Scene difference descriptions:
######
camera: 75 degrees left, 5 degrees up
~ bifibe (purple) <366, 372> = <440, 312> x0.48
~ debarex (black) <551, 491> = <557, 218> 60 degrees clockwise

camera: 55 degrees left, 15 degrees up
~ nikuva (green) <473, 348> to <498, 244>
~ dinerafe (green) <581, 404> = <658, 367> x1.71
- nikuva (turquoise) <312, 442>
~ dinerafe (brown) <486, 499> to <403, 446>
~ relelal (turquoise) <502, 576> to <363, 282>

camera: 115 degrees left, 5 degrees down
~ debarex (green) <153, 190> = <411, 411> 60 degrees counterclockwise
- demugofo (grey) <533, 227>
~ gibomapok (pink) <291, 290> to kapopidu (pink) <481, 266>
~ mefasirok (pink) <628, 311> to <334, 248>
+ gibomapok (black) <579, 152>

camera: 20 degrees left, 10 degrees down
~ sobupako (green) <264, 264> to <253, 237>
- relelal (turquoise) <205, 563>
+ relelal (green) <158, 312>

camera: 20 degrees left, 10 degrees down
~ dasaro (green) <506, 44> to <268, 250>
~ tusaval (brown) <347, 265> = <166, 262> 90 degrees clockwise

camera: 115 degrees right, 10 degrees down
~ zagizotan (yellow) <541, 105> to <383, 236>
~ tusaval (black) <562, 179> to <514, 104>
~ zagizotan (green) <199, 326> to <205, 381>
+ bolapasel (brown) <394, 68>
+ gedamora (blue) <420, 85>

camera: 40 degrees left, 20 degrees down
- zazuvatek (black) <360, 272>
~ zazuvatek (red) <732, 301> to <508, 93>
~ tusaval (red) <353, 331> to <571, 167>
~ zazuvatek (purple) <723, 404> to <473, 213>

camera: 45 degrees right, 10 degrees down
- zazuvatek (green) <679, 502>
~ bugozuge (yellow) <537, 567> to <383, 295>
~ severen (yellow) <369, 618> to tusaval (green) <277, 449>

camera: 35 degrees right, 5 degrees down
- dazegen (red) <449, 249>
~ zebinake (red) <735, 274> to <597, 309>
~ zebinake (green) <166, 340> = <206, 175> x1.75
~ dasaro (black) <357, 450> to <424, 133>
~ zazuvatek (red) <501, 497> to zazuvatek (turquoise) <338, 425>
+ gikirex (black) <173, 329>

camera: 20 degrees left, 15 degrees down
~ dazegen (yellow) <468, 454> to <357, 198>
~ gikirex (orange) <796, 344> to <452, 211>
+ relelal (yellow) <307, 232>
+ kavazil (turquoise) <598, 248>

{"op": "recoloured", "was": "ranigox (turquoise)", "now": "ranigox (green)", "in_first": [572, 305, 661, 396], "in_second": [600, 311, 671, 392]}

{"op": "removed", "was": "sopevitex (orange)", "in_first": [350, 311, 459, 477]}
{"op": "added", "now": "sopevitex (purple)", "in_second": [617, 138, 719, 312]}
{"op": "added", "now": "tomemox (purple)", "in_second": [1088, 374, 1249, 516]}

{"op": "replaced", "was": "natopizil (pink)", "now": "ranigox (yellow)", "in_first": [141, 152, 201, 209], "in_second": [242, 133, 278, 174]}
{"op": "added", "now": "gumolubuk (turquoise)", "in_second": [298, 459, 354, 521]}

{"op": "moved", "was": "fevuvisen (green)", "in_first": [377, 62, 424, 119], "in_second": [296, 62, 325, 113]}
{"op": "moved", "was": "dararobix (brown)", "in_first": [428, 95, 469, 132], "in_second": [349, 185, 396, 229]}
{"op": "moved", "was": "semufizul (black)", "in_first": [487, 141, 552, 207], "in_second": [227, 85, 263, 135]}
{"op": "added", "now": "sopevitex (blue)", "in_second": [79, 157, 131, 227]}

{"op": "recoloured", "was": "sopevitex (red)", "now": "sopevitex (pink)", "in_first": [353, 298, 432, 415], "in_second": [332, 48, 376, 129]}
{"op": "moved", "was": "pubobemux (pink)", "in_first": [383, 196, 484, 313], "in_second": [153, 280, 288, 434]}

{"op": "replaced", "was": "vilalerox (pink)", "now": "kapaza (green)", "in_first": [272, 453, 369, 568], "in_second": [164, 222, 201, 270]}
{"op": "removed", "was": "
######
** Task brief **
Give back all the data exactly as it was written.

** Your response **
camera: 75 degrees left, 5 degrees up
~ bifibe (purple) <366, 372> = <440, 312> x0.48
~ debarex (black) <551, 491> = <557, 218> 60 degrees clockwise

camera: 55 degrees left, 15 degrees up
~ nikuva (green) <473, 348> to <498, 244>
~ dinerafe (green) <581, 404> = <658, 367> x1.71
- nikuva (turquoise) <312, 442>
~ dinerafe (brown) <486, 499> to <403, 446>
~ relelal (turquoise) <502, 576> to <363, 282>

camera: 115 degrees left, 5 degrees down
~ debarex (green) <153, 190> = <411, 411> 60 degrees counterclockwise
- demugofo (grey) <533, 227>
~ gibomapok (pink) <291, 290> to kapopidu (pink) <481, 266>
~ mefasirok (pink) <628, 311> to <334, 248>
+ gibomapok (black) <579, 152>

camera: 20 degrees left, 10 degrees down
~ sobupako (green) <264, 264> to <253, 237>
- relelal (turquoise) <205, 563>
+ relelal (green) <158, 312>

camera: 20 degrees left, 10 degrees down
~ dasaro (green) <506, 44> to <268, 250>
~ tusaval (brown) <347, 265> = <166, 262> 90 degrees clockwise

camera: 115 degrees right, 10 degrees down
~ zagizotan (yellow) <541, 105> to <383, 236>
~ tusaval (black) <562, 179> to <514, 104>
~ zagizotan (green) <199, 326> to <205, 381>
+ bolapasel (brown) <394, 68>
+ gedamora (blue) <420, 85>

camera: 40 degrees left, 20 degrees down
- zazuvatek (black) <360, 272>
~ zazuvatek (red) <732, 301> to <508, 93>
~ tusaval (red) <353, 331> to <571, 167>
~ zazuvatek (purple) <723, 404> to <473, 213>

camera: 45 degrees right, 10 degrees down
- zazuvatek (green) <679, 502>
~ bugozuge (yellow) <537, 567> to <383, 295>
~ severen (yellow) <369, 618> to tusaval (green) <277, 449>

camera: 35 degrees right, 5 degrees down
- dazegen (red) <449, 249>
~ zebinake (red) <735, 274> to <597, 309>
~ zebinake (green) <166, 340> = <206, 175> x1.75
~ dasaro (black) <357, 450> to <424, 133>
~ zazuvatek (red) <501, 497> to zazuvatek (turquoise) <338, 425>
+ gikirex (black) <173, 329>

camera: 20 degrees left, 15 degrees down
~ dazegen (yellow) <468, 454> to <357, 198>
~ gikirex (orange) <796, 344> to <452, 211>
+ relelal (yellow) <307, 232>
+ kavazil (turquoise) <598, 248>

{"op": "recoloured", "was": "ranigox (turquoise)", "now": "ranigox (green)", "in_first": [572, 305, 661, 396], "in_second": [600, 311, 671, 392]}

{"op": "removed", "was": "sopevitex (orange)", "in_first": [350, 311, 459, 477]}
{"op": "added", "now": "sopevitex (purple)", "in_second": [617, 138, 719, 312]}
{"op": "added", "now": "tomemox (purple)", "in_second": [1088, 374, 1249, 516]}

{"op": "replaced", "was": "natopizil (pink)", "now": "ranigox (yellow)", "in_first": [141, 152, 201, 209], "in_second": [242, 133, 278, 174]}
{"op": "added", "now": "gumolubuk (turquoise)", "in_second": [298, 459, 354, 521]}

{"op": "moved", "was": "fevuvisen (green)", "in_first": [377, 62, 424, 119], "in_second": [296, 62, 325, 113]}
{"op": "moved", "was": "dararobix (brown)", "in_first": [428, 95, 469, 132], "in_second": [349, 185, 396, 229]}
{"op": "moved", "was": "semufizul (black)", "in_first": [487, 141, 552, 207], "in_second": [227, 85, 263, 135]}
{"op": "added", "now": "sopevitex (blue)", "in_second": [79, 157, 131, 227]}

{"op": "recoloured", "was": "sopevitex (red)", "now": "sopevitex (pink)", "in_first": [353, 298, 432, 415], "in_second": [332, 48, 376, 129]}
{"op": "moved", "was": "pubobemux (pink)", "in_first": [383, 196, 484, 313], "in_second": [153, 280, 288, 434]}

{"op": "replaced", "was": "vilalerox (pink)", "now": "kapaza (green)", "in_first": [272, 453, 369, 568], "in_second": [164, 222, 201, 270]}
{"op": "removed", "was": "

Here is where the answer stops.